__Work to complete__. A faithful, complete copy of the entries is the sole expected answer.

(Version comparison data)
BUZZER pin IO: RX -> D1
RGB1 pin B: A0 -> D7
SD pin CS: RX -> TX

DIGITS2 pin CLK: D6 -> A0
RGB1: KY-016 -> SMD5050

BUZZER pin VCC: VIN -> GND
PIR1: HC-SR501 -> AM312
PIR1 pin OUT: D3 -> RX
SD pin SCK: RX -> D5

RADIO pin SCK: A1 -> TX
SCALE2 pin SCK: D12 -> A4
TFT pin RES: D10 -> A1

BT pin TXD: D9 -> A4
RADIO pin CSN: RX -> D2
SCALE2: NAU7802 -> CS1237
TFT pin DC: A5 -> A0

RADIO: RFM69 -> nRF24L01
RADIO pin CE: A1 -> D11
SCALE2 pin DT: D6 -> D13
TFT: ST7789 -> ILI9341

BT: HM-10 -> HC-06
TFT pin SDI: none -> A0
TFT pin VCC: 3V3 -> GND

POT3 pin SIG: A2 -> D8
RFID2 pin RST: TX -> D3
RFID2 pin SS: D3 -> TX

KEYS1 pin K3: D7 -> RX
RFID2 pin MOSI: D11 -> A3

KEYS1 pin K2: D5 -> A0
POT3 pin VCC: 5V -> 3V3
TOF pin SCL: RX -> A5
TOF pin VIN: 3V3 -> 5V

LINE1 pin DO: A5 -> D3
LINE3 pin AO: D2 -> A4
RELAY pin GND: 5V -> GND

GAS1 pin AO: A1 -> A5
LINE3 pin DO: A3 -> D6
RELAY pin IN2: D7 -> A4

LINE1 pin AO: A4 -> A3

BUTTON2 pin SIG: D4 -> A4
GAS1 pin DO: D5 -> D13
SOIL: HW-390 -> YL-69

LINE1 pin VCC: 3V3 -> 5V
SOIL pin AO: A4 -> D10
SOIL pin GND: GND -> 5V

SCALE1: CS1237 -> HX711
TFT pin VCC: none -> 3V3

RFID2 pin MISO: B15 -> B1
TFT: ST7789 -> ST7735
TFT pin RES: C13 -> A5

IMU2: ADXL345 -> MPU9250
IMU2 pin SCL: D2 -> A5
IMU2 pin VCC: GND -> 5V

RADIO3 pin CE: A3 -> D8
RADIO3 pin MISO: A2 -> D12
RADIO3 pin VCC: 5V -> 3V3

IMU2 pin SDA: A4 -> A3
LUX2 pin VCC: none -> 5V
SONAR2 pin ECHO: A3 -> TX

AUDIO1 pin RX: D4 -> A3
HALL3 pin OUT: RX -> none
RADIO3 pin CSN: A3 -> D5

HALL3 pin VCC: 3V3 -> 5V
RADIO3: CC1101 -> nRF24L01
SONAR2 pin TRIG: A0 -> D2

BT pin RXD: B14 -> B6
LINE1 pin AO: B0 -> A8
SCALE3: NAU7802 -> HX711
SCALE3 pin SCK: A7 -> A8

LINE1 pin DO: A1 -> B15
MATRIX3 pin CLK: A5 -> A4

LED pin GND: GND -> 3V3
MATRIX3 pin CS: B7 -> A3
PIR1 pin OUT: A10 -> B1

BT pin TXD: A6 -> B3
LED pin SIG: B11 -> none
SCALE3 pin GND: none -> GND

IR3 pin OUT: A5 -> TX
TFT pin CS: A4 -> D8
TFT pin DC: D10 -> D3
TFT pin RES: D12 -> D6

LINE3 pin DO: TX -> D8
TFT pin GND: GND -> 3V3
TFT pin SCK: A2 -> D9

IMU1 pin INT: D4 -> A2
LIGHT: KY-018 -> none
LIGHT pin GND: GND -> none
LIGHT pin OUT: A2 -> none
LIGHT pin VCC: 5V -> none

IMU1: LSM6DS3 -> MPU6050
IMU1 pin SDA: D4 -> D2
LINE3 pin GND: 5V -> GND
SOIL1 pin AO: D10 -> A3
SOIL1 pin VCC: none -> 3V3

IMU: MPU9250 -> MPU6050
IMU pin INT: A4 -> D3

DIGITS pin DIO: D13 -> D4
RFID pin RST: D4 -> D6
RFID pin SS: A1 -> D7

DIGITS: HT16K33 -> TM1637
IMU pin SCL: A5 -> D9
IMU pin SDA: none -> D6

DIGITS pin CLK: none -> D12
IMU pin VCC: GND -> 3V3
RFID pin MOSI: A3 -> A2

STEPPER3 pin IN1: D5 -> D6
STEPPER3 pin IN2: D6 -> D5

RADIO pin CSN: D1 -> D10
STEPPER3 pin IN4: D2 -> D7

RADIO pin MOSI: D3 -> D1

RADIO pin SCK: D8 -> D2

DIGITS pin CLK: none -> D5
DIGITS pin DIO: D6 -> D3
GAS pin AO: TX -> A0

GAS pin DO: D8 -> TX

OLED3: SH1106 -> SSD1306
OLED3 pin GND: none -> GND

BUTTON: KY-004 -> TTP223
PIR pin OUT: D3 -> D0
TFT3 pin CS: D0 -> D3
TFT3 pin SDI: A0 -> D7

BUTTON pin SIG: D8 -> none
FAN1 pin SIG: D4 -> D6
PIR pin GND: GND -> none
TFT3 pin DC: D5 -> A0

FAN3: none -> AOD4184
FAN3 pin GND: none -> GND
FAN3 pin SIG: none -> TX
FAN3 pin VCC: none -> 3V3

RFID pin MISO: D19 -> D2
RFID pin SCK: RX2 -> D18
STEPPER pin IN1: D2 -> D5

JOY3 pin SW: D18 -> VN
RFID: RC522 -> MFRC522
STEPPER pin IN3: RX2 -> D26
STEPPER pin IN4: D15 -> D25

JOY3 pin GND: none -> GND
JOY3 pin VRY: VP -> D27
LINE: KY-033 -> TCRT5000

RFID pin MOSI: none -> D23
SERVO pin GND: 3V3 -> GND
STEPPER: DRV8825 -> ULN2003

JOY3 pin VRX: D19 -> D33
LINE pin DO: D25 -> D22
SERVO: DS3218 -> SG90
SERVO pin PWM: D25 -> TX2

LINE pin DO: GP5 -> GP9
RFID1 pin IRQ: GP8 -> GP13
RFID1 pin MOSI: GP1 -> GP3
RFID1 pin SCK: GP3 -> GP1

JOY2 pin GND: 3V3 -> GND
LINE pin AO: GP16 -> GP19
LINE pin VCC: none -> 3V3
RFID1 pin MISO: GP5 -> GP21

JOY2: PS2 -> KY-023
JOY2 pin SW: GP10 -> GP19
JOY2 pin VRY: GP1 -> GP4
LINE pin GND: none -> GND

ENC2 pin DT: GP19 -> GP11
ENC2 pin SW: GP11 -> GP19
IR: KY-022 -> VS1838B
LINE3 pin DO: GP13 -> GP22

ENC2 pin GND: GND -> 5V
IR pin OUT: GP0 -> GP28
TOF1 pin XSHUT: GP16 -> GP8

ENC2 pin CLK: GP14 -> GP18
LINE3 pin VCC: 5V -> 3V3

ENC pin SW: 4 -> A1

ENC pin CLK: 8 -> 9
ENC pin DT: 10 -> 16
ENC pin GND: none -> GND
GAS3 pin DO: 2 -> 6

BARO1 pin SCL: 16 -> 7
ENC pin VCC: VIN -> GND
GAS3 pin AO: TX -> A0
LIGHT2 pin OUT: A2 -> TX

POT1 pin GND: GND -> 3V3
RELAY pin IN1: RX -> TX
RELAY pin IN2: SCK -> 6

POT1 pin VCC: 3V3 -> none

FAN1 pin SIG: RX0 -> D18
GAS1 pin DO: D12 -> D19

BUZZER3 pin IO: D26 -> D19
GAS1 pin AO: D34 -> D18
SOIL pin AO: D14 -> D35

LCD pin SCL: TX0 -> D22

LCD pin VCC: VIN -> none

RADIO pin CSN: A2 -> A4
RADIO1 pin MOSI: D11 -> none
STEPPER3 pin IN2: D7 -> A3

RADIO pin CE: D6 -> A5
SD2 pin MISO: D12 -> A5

__Your solution__.
BUZZER pin IO: RX -> D1
RGB1 pin B: A0 -> D7
SD pin CS: RX -> TX

DIGITS2 pin CLK: D6 -> A0
RGB1: KY-016 -> SMD5050

BUZZER pin VCC: VIN -> GND
PIR1: HC-SR501 -> AM312
PIR1 pin OUT: D3 -> RX
SD pin SCK: RX -> D5

RADIO pin SCK: A1 -> TX
SCALE2 pin SCK: D12 -> A4
TFT pin RES: D10 -> A1

BT pin TXD: D9 -> A4
RADIO pin CSN: RX -> D2
SCALE2: NAU7802 -> CS1237
TFT pin DC: A5 -> A0

RADIO: RFM69 -> nRF24L01
RADIO pin CE: A1 -> D11
SCALE2 pin DT: D6 -> D13
TFT: ST7789 -> ILI9341

BT: HM-10 -> HC-06
TFT pin SDI: none -> A0
TFT pin VCC: 3V3 -> GND

POT3 pin SIG: A2 -> D8
RFID2 pin RST: TX -> D3
RFID2 pin SS: D3 -> TX

KEYS1 pin K3: D7 -> RX
RFID2 pin MOSI: D11 -> A3

KEYS1 pin K2: D5 -> A0
POT3 pin VCC: 5V -> 3V3
TOF pin SCL: RX -> A5
TOF pin VIN: 3V3 -> 5V

LINE1 pin DO: A5 -> D3
LINE3 pin AO: D2 -> A4
RELAY pin GND: 5V -> GND

GAS1 pin AO: A1 -> A5
LINE3 pin DO: A3 -> D6
RELAY pin IN2: D7 -> A4

LINE1 pin AO: A4 -> A3

BUTTON2 pin SIG: D4 -> A4
GAS1 pin DO: D5 -> D13
SOIL: HW-390 -> YL-69

LINE1 pin VCC: 3V3 -> 5V
SOIL pin AO: A4 -> D10
SOIL pin GND: GND -> 5V

SCALE1: CS1237 -> HX711
TFT pin VCC: none -> 3V3

RFID2 pin MISO: B15 -> B1
TFT: ST7789 -> ST7735
TFT pin RES: C13 -> A5

IMU2: ADXL345 -> MPU9250
IMU2 pin SCL: D2 -> A5
IMU2 pin VCC: GND -> 5V

RADIO3 pin CE: A3 -> D8
RADIO3 pin MISO: A2 -> D12
RADIO3 pin VCC: 5V -> 3V3

IMU2 pin SDA: A4 -> A3
LUX2 pin VCC: none -> 5V
SONAR2 pin ECHO: A3 -> TX

AUDIO1 pin RX: D4 -> A3
HALL3 pin OUT: RX -> none
RADIO3 pin CSN: A3 -> D5

HALL3 pin VCC: 3V3 -> 5V
RADIO3: CC1101 -> nRF24L01
SONAR2 pin TRIG: A0 -> D2

BT pin RXD: B14 -> B6
LINE1 pin AO: B0 -> A8
SCALE3: NAU7802 -> HX711
SCALE3 pin SCK: A7 -> A8

LINE1 pin DO: A1 -> B15
MATRIX3 pin CLK: A5 -> A4

LED pin GND: GND -> 3V3
MATRIX3 pin CS: B7 -> A3
PIR1 pin OUT: A10 -> B1

BT pin TXD: A6 -> B3
LED pin SIG: B11 -> none
SCALE3 pin GND: none -> GND

IR3 pin OUT: A5 -> TX
TFT pin CS: A4 -> D8
TFT pin DC: D10 -> D3
TFT pin RES: D12 -> D6

LINE3 pin DO: TX -> D8
TFT pin GND: GND -> 3V3
TFT pin SCK: A2 -> D9

IMU1 pin INT: D4 -> A2
LIGHT: KY-018 -> none
LIGHT pin GND: GND -> none
LIGHT pin OUT: A2 -> none
LIGHT pin VCC: 5V -> none

IMU1: LSM6DS3 -> MPU6050
IMU1 pin SDA: D4 -> D2
LINE3 pin GND: 5V -> GND
SOIL1 pin AO: D10 -> A3
SOIL1 pin VCC: none -> 3V3

IMU: MPU9250 -> MPU6050
IMU pin INT: A4 -> D3

DIGITS pin DIO: D13 -> D4
RFID pin RST: D4 -> D6
RFID pin SS: A1 -> D7

DIGITS: HT16K33 -> TM1637
IMU pin SCL: A5 -> D9
IMU pin SDA: none -> D6

DIGITS pin CLK: none -> D12
IMU pin VCC: GND -> 3V3
RFID pin MOSI: A3 -> A2

STEPPER3 pin IN1: D5 -> D6
STEPPER3 pin IN2: D6 -> D5

RADIO pin CSN: D1 -> D10
STEPPER3 pin IN4: D2 -> D7

RADIO pin MOSI: D3 -> D1

RADIO pin SCK: D8 -> D2

DIGITS pin CLK: none -> D5
DIGITS pin DIO: D6 -> D3
GAS pin AO: TX -> A0

GAS pin DO: D8 -> TX

OLED3: SH1106 -> SSD1306
OLED3 pin GND: none -> GND

BUTTON: KY-004 -> TTP223
PIR pin OUT: D3 -> D0
TFT3 pin CS: D0 -> D3
TFT3 pin SDI: A0 -> D7

BUTTON pin SIG: D8 -> none
FAN1 pin SIG: D4 -> D6
PIR pin GND: GND -> none
TFT3 pin DC: D5 -> A0

FAN3: none -> AOD4184
FAN3 pin GND: none -> GND
FAN3 pin SIG: none -> TX
FAN3 pin VCC: none -> 3V3

RFID pin MISO: D19 -> D2
RFID pin SCK: RX2 -> D18
STEPPER pin IN1: D2 -> D5

JOY3 pin SW: D18 -> VN
RFID: RC522 -> MFRC522
STEPPER pin IN3: RX2 -> D26
STEPPER pin IN4: D15 -> D25

JOY3 pin GND: none -> GND
JOY3 pin VRY: VP -> D27
LINE: KY-033 -> TCRT5000

RFID pin MOSI: none -> D23
SERVO pin GND: 3V3 -> GND
STEPPER: DRV8825 -> ULN2003

JOY3 pin VRX: D19 -> D33
LINE pin DO: D25 -> D22
SERVO: DS3218 -> SG90
SERVO pin PWM: D25 -> TX2

LINE pin DO: GP5 -> GP9
RFID1 pin IRQ: GP8 -> GP13
RFID1 pin MOSI: GP1 -> GP3
RFID1 pin SCK: GP3 -> GP1

JOY2 pin GND: 3V3 -> GND
LINE pin AO: GP16 -> GP19
LINE pin VCC: none -> 3V3
RFID1 pin MISO: GP5 -> GP21

JOY2: PS2 -> KY-023
JOY2 pin SW: GP10 -> GP19
JOY2 pin VRY: GP1 -> GP4
LINE pin GND: none -> GND

ENC2 pin DT: GP19 -> GP11
ENC2 pin SW: GP11 -> GP19
IR: KY-022 -> VS1838B
LINE3 pin DO: GP13 -> GP22

ENC2 pin GND: GND -> 5V
IR pin OUT: GP0 -> GP28
TOF1 pin XSHUT: GP16 -> GP8

ENC2 pin CLK: GP14 -> GP18
LINE3 pin VCC: 5V -> 3V3

ENC pin SW: 4 -> A1

ENC pin CLK: 8 -> 9
ENC pin DT: 10 -> 16
ENC pin GND: none -> GND
GAS3 pin DO: 2 -> 6

BARO1 pin SCL: 16 -> 7
ENC pin VCC: VIN -> GND
GAS3 pin AO: TX -> A0
LIGHT2 pin OUT: A2 -> TX

POT1 pin GND: GND -> 3V3
RELAY pin IN1: RX -> TX
RELAY pin IN2: SCK -> 6

POT1 pin VCC: 3V3 -> none

FAN1 pin SIG: RX0 -> D18
GAS1 pin DO: D12 -> D19

BUZZER3 pin IO: D26 -> D19
GAS1 pin AO: D34 -> D18
SOIL pin AO: D14 -> D35

LCD pin SCL: TX0 -> D22

LCD pin VCC: VIN -> none

RADIO pin CSN: A2 -> A4
RADIO1 pin MOSI: D11 -> none
STEPPER3 pin IN2: D7 -> A3

RADIO pin CE: D6 -> A5
SD2 pin MISO: D12 -> A5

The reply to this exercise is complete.